Requirement. In the entries below, the lines from the one with "shirt button/brown <544, 500>" through the one with "reel of thread/rosy" are to be copied exactly; both ends count.

Scene comparison data
<<<<

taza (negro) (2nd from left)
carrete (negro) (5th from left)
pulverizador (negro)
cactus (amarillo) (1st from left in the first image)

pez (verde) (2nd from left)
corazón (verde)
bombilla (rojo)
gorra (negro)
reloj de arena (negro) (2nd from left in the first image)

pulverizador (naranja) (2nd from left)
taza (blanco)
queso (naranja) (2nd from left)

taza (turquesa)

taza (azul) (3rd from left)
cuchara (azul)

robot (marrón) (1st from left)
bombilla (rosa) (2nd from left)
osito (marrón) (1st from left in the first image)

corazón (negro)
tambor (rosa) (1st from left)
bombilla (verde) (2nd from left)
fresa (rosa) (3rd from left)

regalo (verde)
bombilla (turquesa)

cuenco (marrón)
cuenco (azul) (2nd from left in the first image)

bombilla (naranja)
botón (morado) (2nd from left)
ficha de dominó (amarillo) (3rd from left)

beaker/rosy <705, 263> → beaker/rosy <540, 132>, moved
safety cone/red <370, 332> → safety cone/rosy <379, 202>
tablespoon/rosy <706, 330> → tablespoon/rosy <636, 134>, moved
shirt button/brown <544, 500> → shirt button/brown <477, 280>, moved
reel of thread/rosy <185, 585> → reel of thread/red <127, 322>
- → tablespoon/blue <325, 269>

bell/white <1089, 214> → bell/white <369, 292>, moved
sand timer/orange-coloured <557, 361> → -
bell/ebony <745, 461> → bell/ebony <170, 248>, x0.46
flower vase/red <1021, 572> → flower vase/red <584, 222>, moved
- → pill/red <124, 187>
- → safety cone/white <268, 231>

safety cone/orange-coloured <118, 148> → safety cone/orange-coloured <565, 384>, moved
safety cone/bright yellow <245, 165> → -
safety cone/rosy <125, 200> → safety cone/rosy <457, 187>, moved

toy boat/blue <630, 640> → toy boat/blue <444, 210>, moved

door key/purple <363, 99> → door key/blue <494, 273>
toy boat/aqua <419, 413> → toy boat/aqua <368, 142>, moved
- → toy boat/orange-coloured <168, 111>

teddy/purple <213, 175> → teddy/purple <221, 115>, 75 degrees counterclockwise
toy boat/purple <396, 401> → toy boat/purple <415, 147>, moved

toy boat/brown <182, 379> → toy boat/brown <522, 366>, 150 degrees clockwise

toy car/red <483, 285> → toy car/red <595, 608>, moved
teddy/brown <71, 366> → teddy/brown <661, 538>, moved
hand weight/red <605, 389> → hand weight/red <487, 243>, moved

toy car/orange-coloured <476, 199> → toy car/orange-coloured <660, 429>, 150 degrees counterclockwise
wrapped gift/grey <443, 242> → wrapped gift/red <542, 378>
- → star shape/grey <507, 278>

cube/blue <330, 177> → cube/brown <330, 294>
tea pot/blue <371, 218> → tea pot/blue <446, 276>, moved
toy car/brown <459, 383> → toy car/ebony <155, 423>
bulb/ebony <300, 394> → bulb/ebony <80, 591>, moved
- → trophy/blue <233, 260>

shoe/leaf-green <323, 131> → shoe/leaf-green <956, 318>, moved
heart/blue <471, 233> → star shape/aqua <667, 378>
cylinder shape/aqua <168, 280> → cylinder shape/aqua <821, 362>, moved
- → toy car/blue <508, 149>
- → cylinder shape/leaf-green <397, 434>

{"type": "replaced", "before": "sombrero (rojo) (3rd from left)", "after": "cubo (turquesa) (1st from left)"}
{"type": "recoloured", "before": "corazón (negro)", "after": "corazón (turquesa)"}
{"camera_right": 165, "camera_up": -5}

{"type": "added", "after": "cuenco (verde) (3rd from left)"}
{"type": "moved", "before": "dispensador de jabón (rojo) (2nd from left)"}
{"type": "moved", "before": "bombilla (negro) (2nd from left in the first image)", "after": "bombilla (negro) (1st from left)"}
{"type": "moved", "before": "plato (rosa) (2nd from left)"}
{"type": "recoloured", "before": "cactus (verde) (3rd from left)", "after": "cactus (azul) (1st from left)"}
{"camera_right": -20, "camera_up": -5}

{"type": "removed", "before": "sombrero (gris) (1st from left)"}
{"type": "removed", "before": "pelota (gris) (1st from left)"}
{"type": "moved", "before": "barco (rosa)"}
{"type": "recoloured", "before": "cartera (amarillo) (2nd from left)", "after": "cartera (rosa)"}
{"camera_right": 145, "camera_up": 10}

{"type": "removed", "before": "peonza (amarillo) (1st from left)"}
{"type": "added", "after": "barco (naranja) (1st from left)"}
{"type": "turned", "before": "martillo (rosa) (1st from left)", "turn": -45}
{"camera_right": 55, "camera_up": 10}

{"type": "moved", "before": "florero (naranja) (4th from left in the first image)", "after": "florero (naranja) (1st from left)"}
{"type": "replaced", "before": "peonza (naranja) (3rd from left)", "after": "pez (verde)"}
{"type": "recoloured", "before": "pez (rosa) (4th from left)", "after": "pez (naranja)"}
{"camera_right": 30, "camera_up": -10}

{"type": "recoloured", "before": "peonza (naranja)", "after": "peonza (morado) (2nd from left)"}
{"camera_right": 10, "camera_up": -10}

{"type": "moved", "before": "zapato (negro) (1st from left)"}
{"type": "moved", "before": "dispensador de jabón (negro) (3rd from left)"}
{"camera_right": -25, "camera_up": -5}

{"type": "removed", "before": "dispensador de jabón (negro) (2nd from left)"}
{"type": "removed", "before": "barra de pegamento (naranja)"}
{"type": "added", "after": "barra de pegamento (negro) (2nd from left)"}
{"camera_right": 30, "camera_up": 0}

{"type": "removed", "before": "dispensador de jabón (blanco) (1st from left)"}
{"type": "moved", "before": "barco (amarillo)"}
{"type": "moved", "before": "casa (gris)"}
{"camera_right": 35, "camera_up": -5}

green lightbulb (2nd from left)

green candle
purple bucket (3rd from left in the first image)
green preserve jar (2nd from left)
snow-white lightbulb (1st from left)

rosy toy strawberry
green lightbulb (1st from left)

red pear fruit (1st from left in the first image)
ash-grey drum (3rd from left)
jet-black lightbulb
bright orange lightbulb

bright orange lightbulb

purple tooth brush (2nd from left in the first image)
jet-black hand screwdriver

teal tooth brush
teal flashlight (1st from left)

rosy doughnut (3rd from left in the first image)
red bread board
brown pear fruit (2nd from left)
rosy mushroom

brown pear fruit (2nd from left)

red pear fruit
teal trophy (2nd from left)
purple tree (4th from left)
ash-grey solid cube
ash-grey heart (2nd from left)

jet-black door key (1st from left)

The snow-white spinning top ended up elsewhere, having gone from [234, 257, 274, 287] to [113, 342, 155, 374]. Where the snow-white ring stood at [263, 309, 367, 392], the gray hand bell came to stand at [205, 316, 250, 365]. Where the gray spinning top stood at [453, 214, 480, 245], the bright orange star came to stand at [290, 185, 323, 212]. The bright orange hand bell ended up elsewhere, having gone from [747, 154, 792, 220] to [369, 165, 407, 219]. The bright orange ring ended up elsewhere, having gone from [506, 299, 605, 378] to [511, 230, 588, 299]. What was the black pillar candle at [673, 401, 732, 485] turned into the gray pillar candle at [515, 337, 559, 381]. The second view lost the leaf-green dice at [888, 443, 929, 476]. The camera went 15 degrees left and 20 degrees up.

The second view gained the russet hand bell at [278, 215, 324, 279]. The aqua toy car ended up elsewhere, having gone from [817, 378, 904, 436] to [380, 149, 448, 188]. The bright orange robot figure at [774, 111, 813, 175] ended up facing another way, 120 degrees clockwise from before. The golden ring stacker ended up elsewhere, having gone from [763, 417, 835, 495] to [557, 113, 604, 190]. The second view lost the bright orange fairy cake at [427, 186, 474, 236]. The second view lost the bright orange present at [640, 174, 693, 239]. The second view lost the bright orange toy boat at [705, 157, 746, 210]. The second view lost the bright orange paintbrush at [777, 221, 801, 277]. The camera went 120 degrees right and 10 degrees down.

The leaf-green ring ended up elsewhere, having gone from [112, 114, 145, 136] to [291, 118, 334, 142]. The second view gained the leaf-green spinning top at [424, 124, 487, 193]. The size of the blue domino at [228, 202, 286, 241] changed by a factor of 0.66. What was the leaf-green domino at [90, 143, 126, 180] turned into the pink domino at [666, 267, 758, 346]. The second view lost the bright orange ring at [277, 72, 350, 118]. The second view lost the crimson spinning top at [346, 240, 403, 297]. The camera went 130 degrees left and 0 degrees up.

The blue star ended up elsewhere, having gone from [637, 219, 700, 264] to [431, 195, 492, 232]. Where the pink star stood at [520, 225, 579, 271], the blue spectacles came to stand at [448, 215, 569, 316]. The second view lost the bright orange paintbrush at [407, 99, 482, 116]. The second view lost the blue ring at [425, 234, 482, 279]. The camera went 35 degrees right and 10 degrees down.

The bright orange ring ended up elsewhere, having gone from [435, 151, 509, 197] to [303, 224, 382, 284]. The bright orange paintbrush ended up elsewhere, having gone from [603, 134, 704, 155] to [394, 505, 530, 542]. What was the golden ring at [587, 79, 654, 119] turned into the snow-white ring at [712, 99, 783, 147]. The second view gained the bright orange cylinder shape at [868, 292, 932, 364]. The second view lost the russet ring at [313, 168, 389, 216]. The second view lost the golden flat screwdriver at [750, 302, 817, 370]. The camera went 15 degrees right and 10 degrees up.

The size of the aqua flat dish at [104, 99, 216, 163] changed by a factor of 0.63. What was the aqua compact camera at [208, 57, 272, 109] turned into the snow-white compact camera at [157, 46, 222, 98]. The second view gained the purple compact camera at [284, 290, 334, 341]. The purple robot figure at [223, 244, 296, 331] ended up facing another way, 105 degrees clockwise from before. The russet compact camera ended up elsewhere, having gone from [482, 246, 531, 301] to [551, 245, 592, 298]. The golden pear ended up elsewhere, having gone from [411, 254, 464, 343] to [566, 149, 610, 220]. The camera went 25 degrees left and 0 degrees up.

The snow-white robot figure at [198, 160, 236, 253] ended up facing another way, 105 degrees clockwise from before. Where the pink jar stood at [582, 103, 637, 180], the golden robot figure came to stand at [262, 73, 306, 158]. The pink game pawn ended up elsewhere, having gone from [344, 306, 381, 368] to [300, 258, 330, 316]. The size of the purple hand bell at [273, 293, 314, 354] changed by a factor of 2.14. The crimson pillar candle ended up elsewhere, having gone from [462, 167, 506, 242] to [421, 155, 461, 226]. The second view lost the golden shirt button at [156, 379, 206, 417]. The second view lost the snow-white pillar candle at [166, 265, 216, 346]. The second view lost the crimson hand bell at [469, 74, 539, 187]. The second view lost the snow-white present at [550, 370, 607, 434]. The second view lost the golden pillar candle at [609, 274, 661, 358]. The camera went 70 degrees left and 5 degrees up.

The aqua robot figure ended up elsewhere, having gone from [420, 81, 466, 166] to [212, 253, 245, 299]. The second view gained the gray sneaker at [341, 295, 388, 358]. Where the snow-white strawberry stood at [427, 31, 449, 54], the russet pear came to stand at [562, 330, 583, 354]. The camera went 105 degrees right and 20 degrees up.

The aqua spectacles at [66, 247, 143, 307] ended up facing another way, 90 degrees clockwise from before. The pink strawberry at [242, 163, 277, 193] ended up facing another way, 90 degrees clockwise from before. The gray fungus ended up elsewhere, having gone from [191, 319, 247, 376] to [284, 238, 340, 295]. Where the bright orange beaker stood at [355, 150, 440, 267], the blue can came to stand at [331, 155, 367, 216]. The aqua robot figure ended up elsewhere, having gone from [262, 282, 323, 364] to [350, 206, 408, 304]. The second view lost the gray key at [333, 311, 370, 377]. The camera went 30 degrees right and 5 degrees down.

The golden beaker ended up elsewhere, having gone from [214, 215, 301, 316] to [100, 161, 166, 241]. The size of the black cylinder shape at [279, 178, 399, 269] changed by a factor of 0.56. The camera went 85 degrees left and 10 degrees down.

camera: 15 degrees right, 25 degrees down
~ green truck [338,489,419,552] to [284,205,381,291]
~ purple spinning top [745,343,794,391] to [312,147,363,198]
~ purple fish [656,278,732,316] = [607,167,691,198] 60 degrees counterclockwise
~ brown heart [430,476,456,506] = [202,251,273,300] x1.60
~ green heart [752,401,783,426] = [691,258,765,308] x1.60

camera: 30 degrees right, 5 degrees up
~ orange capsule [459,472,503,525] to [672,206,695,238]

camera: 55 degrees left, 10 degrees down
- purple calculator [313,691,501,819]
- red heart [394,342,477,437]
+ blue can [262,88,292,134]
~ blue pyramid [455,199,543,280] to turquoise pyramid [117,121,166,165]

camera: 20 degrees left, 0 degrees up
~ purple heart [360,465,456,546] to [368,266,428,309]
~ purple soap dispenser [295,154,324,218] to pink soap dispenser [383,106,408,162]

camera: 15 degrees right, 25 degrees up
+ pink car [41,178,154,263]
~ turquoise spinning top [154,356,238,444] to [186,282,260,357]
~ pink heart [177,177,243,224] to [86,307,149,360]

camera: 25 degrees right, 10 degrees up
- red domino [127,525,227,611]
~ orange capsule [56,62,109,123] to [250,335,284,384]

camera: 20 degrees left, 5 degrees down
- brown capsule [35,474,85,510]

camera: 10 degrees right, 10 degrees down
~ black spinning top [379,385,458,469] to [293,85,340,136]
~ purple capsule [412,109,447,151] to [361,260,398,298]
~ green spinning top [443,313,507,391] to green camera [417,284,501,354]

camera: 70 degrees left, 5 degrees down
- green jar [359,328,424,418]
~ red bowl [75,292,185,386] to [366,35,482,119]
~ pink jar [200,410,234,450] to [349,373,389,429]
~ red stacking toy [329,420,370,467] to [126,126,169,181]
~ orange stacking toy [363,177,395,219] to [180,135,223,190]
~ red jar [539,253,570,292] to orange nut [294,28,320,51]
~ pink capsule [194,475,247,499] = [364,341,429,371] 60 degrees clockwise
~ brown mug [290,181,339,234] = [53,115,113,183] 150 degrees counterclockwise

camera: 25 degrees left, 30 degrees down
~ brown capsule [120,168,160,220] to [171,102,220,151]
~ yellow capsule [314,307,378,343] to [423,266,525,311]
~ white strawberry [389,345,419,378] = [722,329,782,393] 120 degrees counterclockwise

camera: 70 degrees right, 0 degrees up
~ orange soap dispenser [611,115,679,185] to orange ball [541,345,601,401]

>>>>

Expected answer.
shirt button/brown <544, 500> → shirt button/brown <477, 280>, moved
reel of thread/rosy <185, 585> → reel of thread/red <127, 322>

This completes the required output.